#### [ASSIGNMENT]
Copy out the entries below exactly as they stand, but only from the line containing "SONAR2 pin ECHO: D27 -> D2" through the line containing "SONAR2 pin VCC: VIN -> 3V3".

#### [SUPPLIED RECORDS]

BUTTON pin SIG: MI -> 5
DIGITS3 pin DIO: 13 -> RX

---

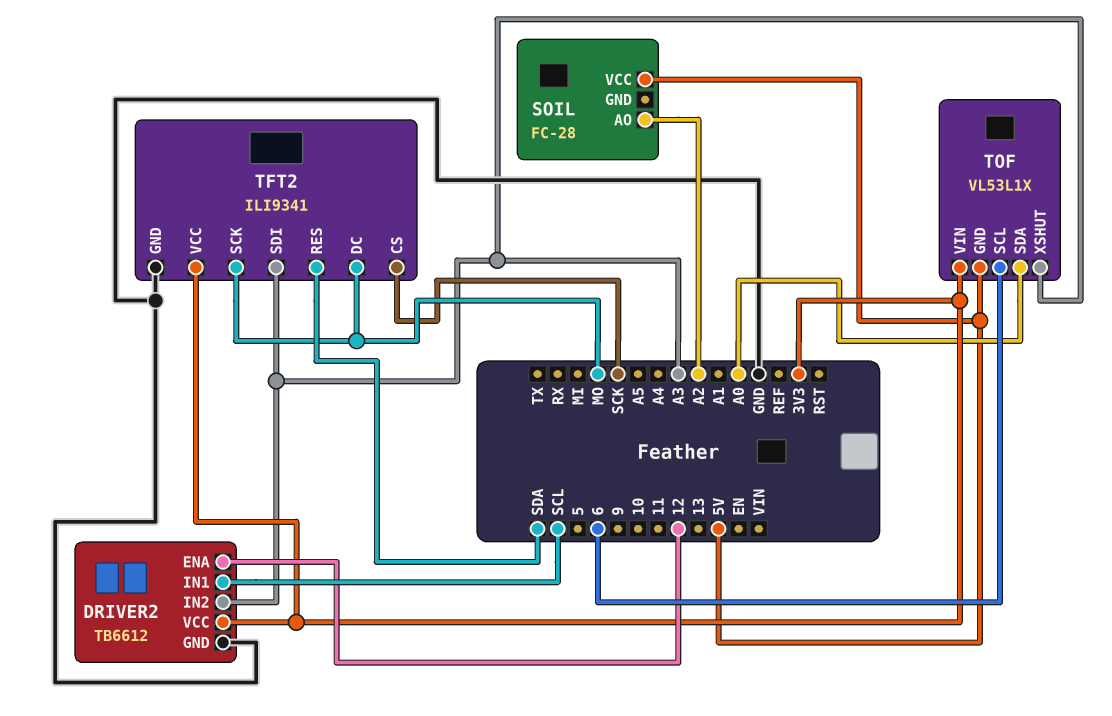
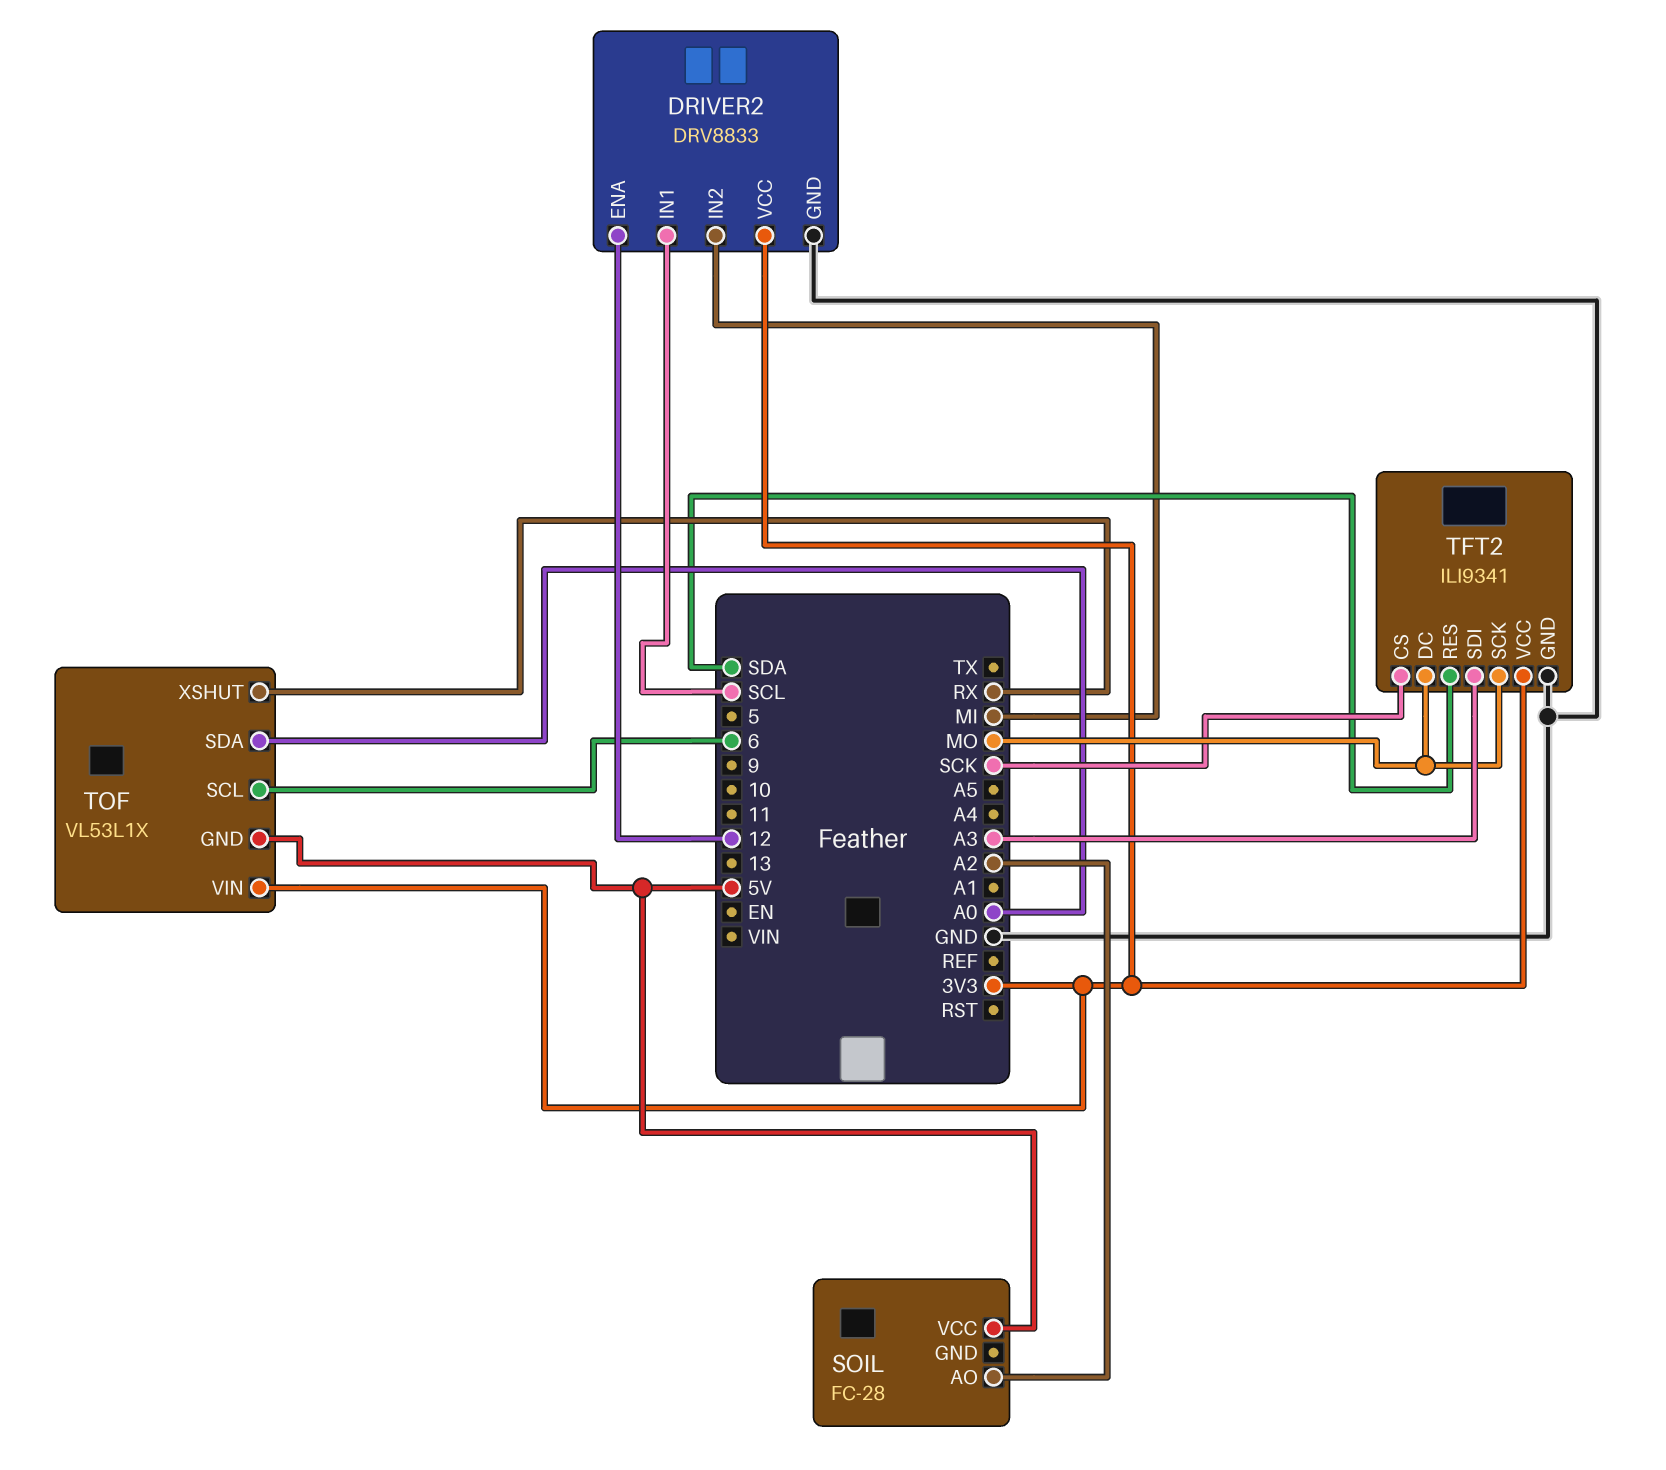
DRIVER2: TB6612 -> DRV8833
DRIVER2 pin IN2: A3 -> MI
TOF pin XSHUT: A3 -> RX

* * *

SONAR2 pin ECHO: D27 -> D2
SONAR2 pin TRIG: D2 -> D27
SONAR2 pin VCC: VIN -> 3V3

#### [RESULT FOR THIS TASK]
SONAR2 pin ECHO: D27 -> D2
SONAR2 pin TRIG: D2 -> D27
SONAR2 pin VCC: VIN -> 3V3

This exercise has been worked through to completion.